ACTIVITY
Exact reproduction required: the lines below from the line with "D2: LED yellow" to the line with "TR1: NPN BC547", both ends included, and no others.

THE RECORDS
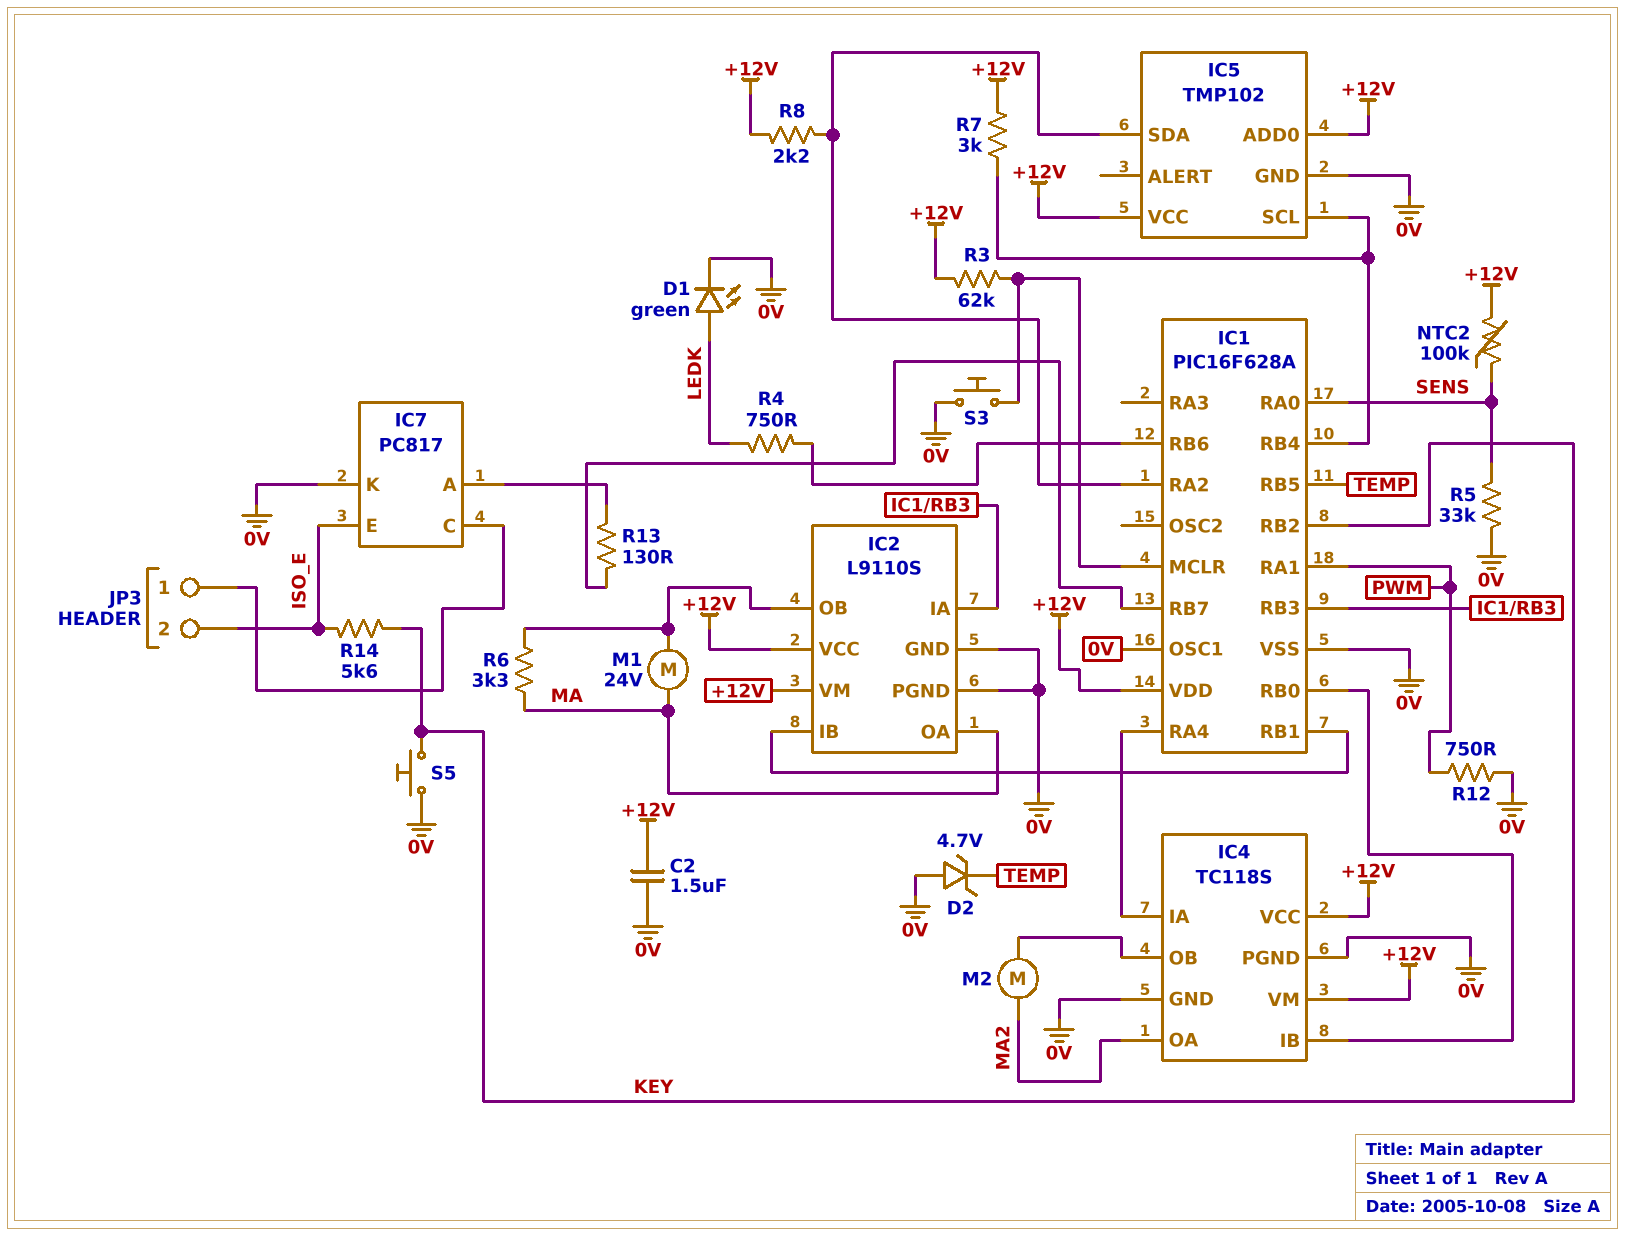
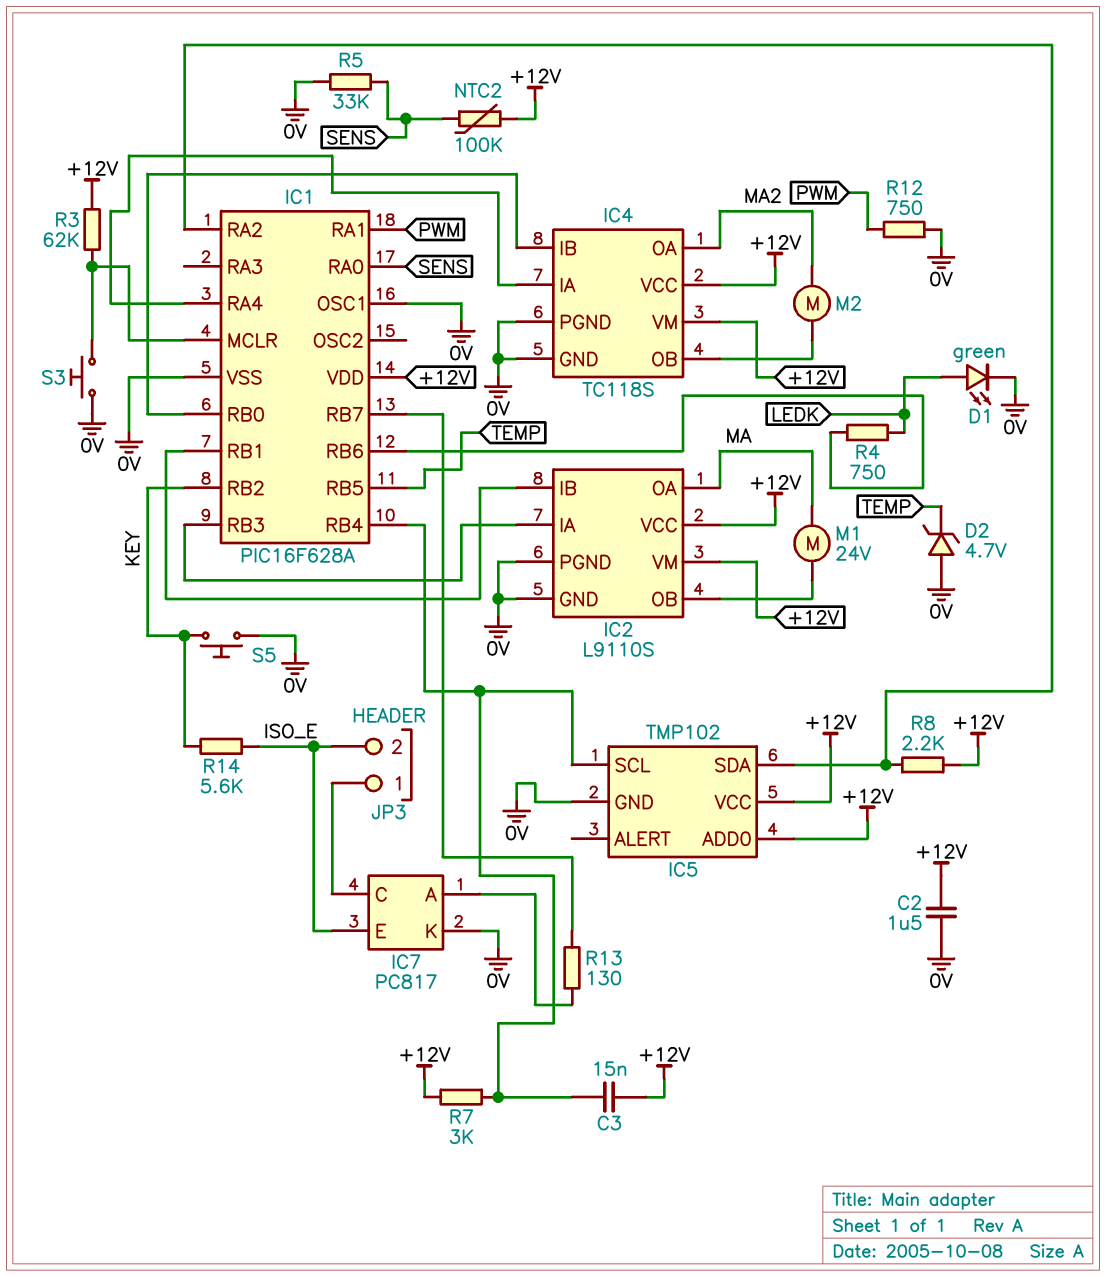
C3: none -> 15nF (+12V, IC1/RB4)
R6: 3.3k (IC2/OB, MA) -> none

---

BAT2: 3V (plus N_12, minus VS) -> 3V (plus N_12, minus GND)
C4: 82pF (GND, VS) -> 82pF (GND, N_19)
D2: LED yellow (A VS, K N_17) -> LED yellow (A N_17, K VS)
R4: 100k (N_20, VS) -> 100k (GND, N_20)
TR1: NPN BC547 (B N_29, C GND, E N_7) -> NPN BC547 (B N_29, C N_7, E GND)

EXERCISE OUTPUT
D2: LED yellow (A VS, K N_17) -> LED yellow (A N_17, K VS)
R4: 100k (N_20, VS) -> 100k (GND, N_20)
TR1: NPN BC547 (B N_29, C GND, E N_7) -> NPN BC547 (B N_29, C N_7, E GND)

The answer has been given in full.